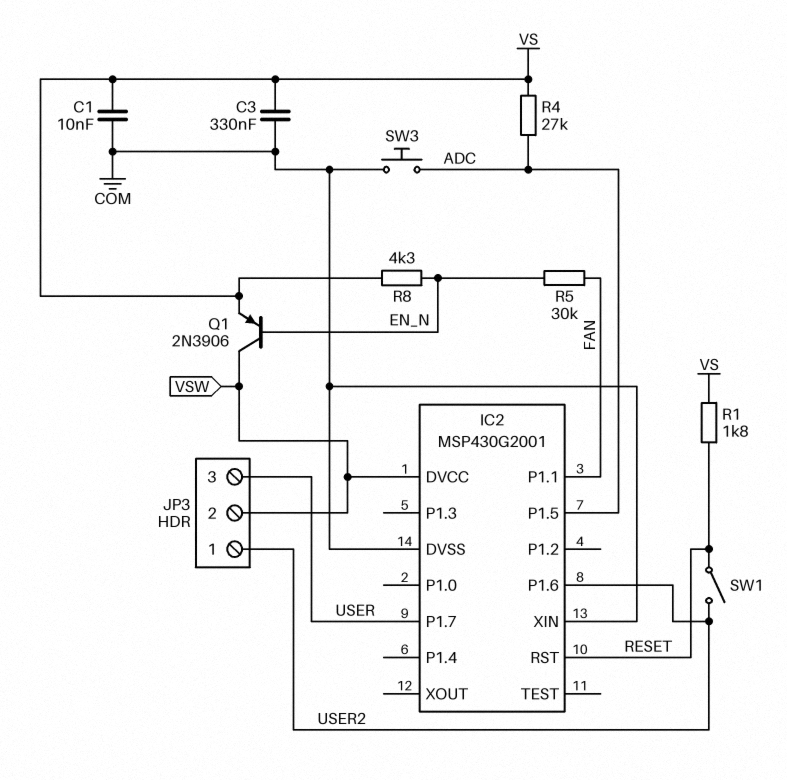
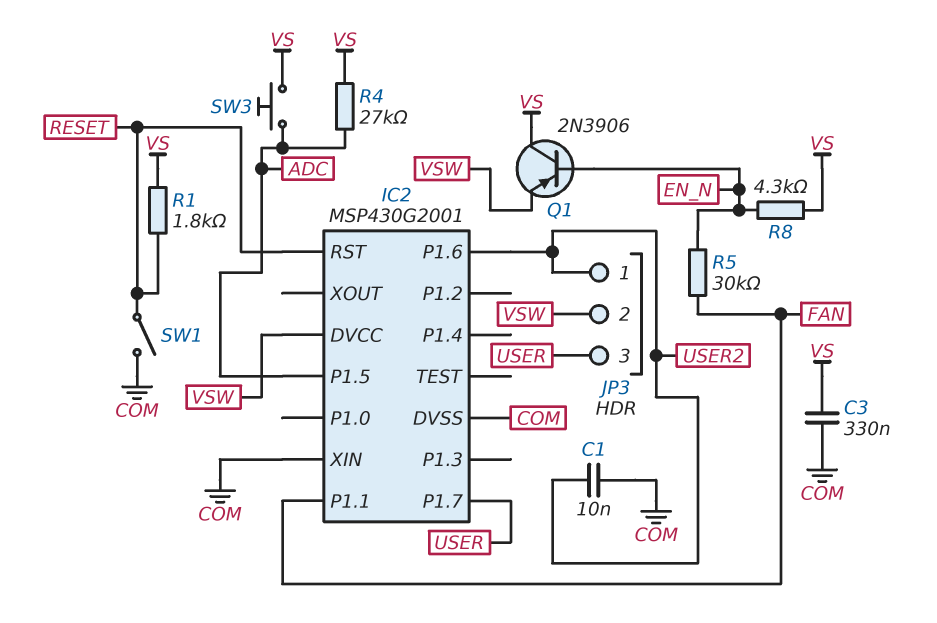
C1: 10nF (COM, VS) -> 10nF (COM, USER2)
Q1: PNP 2N3906 (B EN_N, C VSW, E VS) -> PNP 2N3906 (B EN_N, C VS, E VSW)
SW1: switch (RESET, USER2) -> switch (COM, RESET)
SW3: button (ADC, COM) -> button (ADC, VS)

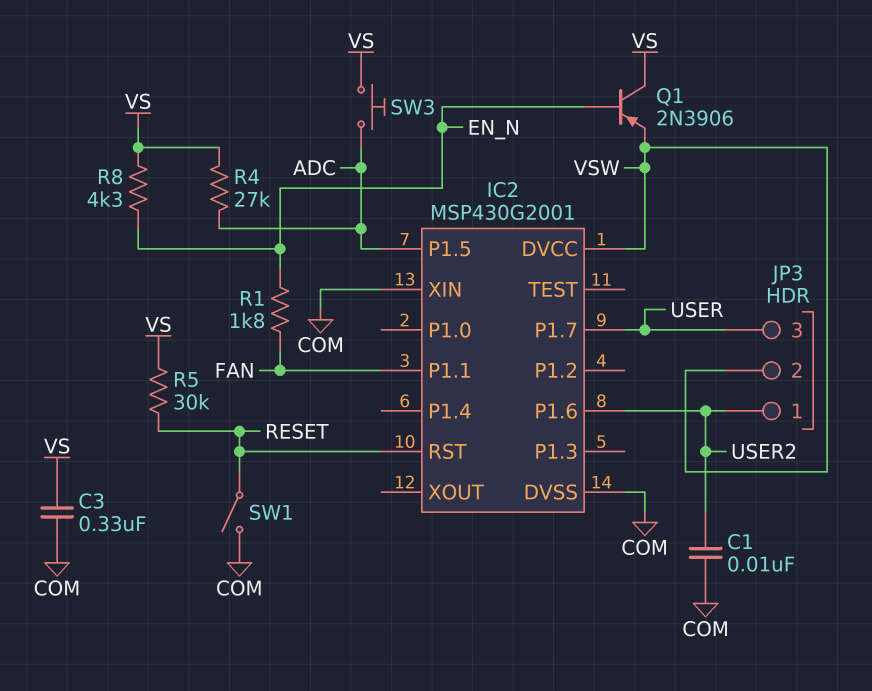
R1: 1.8k (RESET, VS) -> 1.8k (EN_N, FAN)
R5: 30k (EN_N, FAN) -> 30k (RESET, VS)

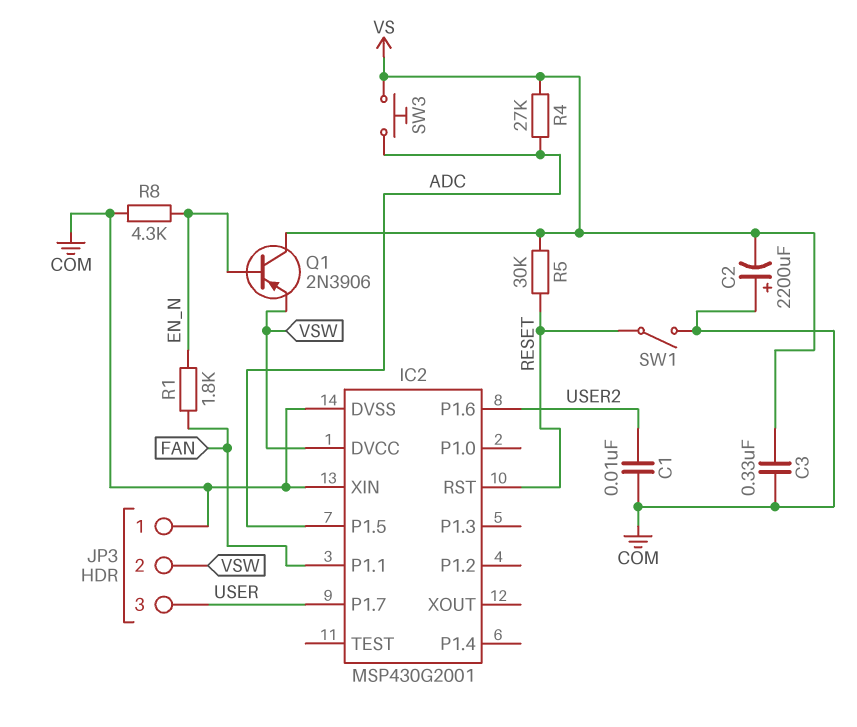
C2: none -> 2200uF (plus COM, minus VS)
JP3 pin 1: USER2 -> COM
R8: 4.3k (EN_N, VS) -> 4.3k (COM, EN_N)

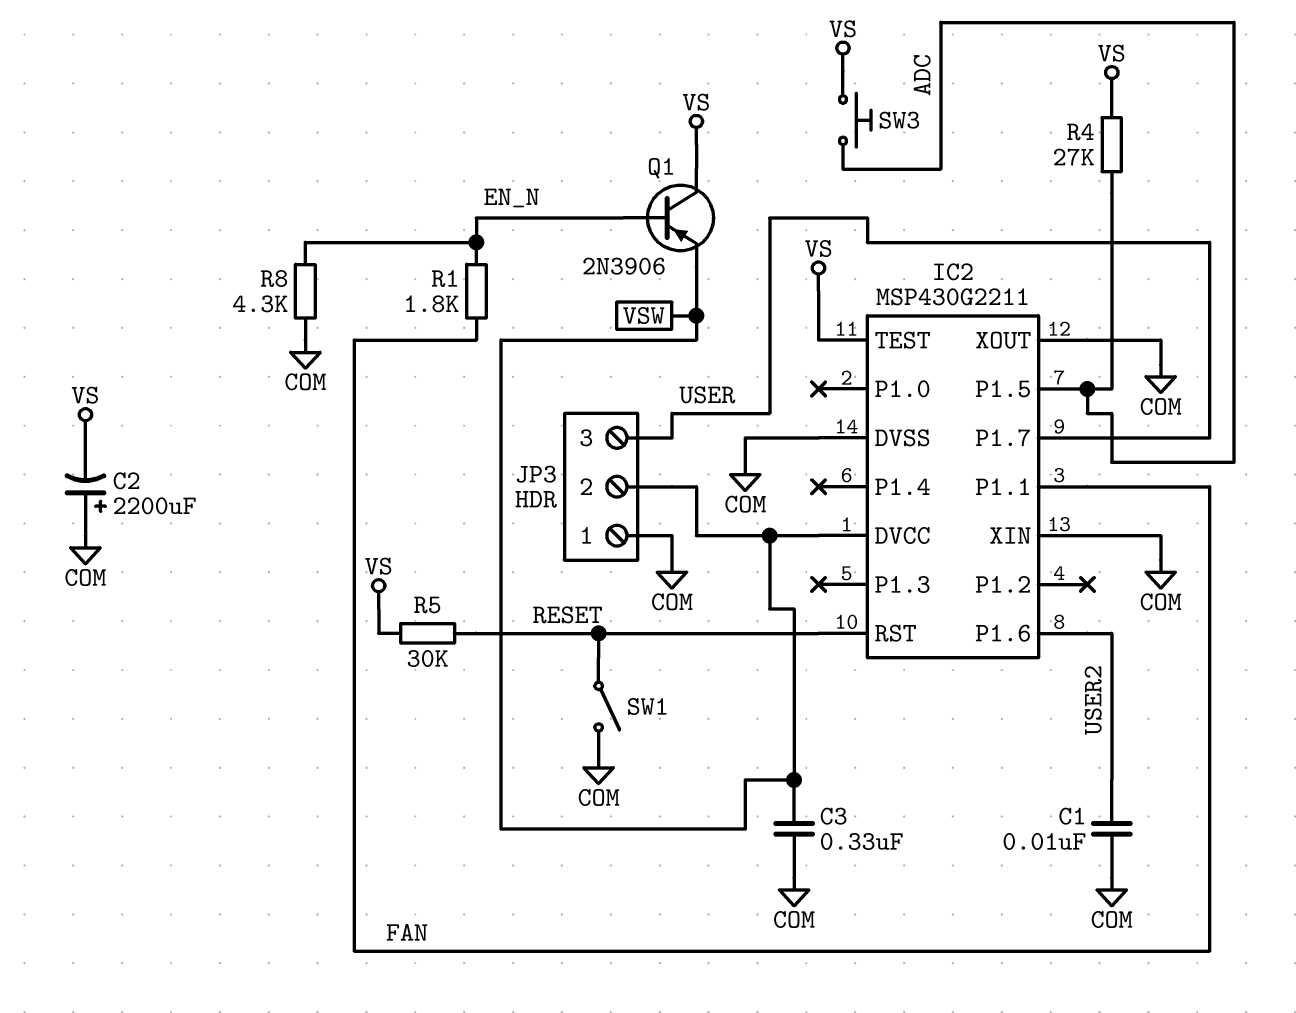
C3: 330nF (COM, VS) -> 330nF (COM, VSW)
IC2: MSP430G2001 -> MSP430G2211
IC2 pin TEST: none -> VS
IC2 pin XOUT: none -> COM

→ **ACTIVITY**
Reproduce every line from the entries that holds the word "none".

→ **FINISHED EXERCISE**
C2: none -> 2200uF (plus COM, minus VS)
IC2 pin TEST: none -> VS
IC2 pin XOUT: none -> COM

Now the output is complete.